Your task: Copy out all the entries shown below, exactly as they appear.

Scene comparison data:
-- Opening Marker --
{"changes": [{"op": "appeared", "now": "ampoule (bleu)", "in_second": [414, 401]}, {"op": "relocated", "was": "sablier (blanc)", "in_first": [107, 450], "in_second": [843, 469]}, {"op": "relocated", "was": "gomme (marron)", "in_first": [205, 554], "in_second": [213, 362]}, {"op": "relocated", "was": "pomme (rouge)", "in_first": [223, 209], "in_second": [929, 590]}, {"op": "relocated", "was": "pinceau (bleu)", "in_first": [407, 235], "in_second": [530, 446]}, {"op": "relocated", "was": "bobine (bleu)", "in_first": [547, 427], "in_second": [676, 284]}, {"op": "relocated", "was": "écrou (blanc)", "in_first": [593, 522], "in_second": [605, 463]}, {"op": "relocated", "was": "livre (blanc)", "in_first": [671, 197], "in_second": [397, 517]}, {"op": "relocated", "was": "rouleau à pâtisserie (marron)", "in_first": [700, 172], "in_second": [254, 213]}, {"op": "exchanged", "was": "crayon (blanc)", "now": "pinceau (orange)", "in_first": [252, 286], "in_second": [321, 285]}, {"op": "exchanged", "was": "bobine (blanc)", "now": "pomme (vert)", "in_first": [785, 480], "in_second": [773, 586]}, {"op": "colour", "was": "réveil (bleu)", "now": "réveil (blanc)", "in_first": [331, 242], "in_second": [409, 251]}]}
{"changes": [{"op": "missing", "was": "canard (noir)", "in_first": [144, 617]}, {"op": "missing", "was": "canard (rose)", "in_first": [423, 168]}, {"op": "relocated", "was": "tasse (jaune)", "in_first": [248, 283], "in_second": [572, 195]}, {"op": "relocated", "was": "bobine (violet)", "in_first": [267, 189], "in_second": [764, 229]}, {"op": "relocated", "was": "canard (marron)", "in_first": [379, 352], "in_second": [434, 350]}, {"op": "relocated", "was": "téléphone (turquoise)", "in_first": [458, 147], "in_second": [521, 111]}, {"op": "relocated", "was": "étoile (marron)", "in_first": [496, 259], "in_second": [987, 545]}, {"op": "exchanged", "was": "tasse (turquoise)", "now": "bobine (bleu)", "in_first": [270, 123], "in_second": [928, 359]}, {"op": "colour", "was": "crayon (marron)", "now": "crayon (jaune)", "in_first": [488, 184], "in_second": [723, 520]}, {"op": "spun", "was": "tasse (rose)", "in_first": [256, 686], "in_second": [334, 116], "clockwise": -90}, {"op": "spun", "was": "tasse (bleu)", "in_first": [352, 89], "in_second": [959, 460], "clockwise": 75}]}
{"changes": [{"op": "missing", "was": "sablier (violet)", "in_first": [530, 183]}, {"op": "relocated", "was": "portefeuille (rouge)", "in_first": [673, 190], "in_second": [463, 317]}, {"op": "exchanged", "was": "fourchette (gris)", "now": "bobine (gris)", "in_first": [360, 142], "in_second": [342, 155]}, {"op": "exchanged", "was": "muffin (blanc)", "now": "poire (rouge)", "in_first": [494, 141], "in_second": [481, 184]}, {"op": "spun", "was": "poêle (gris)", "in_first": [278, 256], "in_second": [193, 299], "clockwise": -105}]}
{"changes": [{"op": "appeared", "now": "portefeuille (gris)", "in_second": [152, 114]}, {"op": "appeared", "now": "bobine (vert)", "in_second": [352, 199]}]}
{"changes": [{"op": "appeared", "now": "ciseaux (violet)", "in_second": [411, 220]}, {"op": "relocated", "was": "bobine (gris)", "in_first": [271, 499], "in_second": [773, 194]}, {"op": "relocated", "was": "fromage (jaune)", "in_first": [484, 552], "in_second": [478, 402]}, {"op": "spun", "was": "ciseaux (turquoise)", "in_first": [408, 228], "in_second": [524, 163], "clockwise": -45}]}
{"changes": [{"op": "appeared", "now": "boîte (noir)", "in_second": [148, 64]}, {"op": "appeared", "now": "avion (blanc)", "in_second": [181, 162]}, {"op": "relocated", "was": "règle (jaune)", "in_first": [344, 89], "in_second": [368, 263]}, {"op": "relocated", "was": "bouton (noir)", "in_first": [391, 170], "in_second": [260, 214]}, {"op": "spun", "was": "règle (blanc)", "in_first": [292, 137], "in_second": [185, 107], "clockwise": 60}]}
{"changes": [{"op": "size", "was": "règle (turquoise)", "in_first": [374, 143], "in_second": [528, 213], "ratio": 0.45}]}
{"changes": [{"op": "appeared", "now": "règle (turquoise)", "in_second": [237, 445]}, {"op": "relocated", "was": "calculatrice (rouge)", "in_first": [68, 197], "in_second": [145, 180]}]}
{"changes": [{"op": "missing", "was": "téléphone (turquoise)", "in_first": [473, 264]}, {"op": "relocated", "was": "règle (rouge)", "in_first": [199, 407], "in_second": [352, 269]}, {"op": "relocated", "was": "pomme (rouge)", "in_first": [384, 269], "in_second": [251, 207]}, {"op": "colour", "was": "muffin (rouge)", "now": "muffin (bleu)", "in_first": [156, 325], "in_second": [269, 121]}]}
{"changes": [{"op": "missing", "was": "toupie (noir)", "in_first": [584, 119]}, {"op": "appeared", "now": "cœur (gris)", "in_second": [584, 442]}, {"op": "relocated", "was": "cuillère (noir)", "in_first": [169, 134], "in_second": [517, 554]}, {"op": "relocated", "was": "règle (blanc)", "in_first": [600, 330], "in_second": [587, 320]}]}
-- Closing Marker --
Answer box:
{"changes": [{"op": "appeared", "now": "ampoule (bleu)", "in_second": [414, 401]}, {"op": "relocated", "was": "sablier (blanc)", "in_first": [107, 450], "in_second": [843, 469]}, {"op": "relocated", "was": "gomme (marron)", "in_first": [205, 554], "in_second": [213, 362]}, {"op": "relocated", "was": "pomme (rouge)", "in_first": [223, 209], "in_second": [929, 590]}, {"op": "relocated", "was": "pinceau (bleu)", "in_first": [407, 235], "in_second": [530, 446]}, {"op": "relocated", "was": "bobine (bleu)", "in_first": [547, 427], "in_second": [676, 284]}, {"op": "relocated", "was": "écrou (blanc)", "in_first": [593, 522], "in_second": [605, 463]}, {"op": "relocated", "was": "livre (blanc)", "in_first": [671, 197], "in_second": [397, 517]}, {"op": "relocated", "was": "rouleau à pâtisserie (marron)", "in_first": [700, 172], "in_second": [254, 213]}, {"op": "exchanged", "was": "crayon (blanc)", "now": "pinceau (orange)", "in_first": [252, 286], "in_second": [321, 285]}, {"op": "exchanged", "was": "bobine (blanc)", "now": "pomme (vert)", "in_first": [785, 480], "in_second": [773, 586]}, {"op": "colour", "was": "réveil (bleu)", "now": "réveil (blanc)", "in_first": [331, 242], "in_second": [409, 251]}]}
{"changes": [{"op": "missing", "was": "canard (noir)", "in_first": [144, 617]}, {"op": "missing", "was": "canard (rose)", "in_first": [423, 168]}, {"op": "relocated", "was": "tasse (jaune)", "in_first": [248, 283], "in_second": [572, 195]}, {"op": "relocated", "was": "bobine (violet)", "in_first": [267, 189], "in_second": [764, 229]}, {"op": "relocated", "was": "canard (marron)", "in_first": [379, 352], "in_second": [434, 350]}, {"op": "relocated", "was": "téléphone (turquoise)", "in_first": [458, 147], "in_second": [521, 111]}, {"op": "relocated", "was": "étoile (marron)", "in_first": [496, 259], "in_second": [987, 545]}, {"op": "exchanged", "was": "tasse (turquoise)", "now": "bobine (bleu)", "in_first": [270, 123], "in_second": [928, 359]}, {"op": "colour", "was": "crayon (marron)", "now": "crayon (jaune)", "in_first": [488, 184], "in_second": [723, 520]}, {"op": "spun", "was": "tasse (rose)", "in_first": [256, 686], "in_second": [334, 116], "clockwise": -90}, {"op": "spun", "was": "tasse (bleu)", "in_first": [352, 89], "in_second": [959, 460], "clockwise": 75}]}
{"changes": [{"op": "missing", "was": "sablier (violet)", "in_first": [530, 183]}, {"op": "relocated", "was": "portefeuille (rouge)", "in_first": [673, 190], "in_second": [463, 317]}, {"op": "exchanged", "was": "fourchette (gris)", "now": "bobine (gris)", "in_first": [360, 142], "in_second": [342, 155]}, {"op": "exchanged", "was": "muffin (blanc)", "now": "poire (rouge)", "in_first": [494, 141], "in_second": [481, 184]}, {"op": "spun", "was": "poêle (gris)", "in_first": [278, 256], "in_second": [193, 299], "clockwise": -105}]}
{"changes": [{"op": "appeared", "now": "portefeuille (gris)", "in_second": [152, 114]}, {"op": "appeared", "now": "bobine (vert)", "in_second": [352, 199]}]}
{"changes": [{"op": "appeared", "now": "ciseaux (violet)", "in_second": [411, 220]}, {"op": "relocated", "was": "bobine (gris)", "in_first": [271, 499], "in_second": [773, 194]}, {"op": "relocated", "was": "fromage (jaune)", "in_first": [484, 552], "in_second": [478, 402]}, {"op": "spun", "was": "ciseaux (turquoise)", "in_first": [408, 228], "in_second": [524, 163], "clockwise": -45}]}
{"changes": [{"op": "appeared", "now": "boîte (noir)", "in_second": [148, 64]}, {"op": "appeared", "now": "avion (blanc)", "in_second": [181, 162]}, {"op": "relocated", "was": "règle (jaune)", "in_first": [344, 89], "in_second": [368, 263]}, {"op": "relocated", "was": "bouton (noir)", "in_first": [391, 170], "in_second": [260, 214]}, {"op": "spun", "was": "règle (blanc)", "in_first": [292, 137], "in_second": [185, 107], "clockwise": 60}]}
{"changes": [{"op": "size", "was": "règle (turquoise)", "in_first": [374, 143], "in_second": [528, 213], "ratio": 0.45}]}
{"changes": [{"op": "appeared", "now": "règle (turquoise)", "in_second": [237, 445]}, {"op": "relocated", "was": "calculatrice (rouge)", "in_first": [68, 197], "in_second": [145, 180]}]}
{"changes": [{"op": "missing", "was": "téléphone (turquoise)", "in_first": [473, 264]}, {"op": "relocated", "was": "règle (rouge)", "in_first": [199, 407], "in_second": [352, 269]}, {"op": "relocated", "was": "pomme (rouge)", "in_first": [384, 269], "in_second": [251, 207]}, {"op": "colour", "was": "muffin (rouge)", "now": "muffin (bleu)", "in_first": [156, 325], "in_second": [269, 121]}]}
{"changes": [{"op": "missing", "was": "toupie (noir)", "in_first": [584, 119]}, {"op": "appeared", "now": "cœur (gris)", "in_second": [584, 442]}, {"op": "relocated", "was": "cuillère (noir)", "in_first": [169, 134], "in_second": [517, 554]}, {"op": "relocated", "was": "règle (blanc)", "in_first": [600, 330], "in_second": [587, 320]}]}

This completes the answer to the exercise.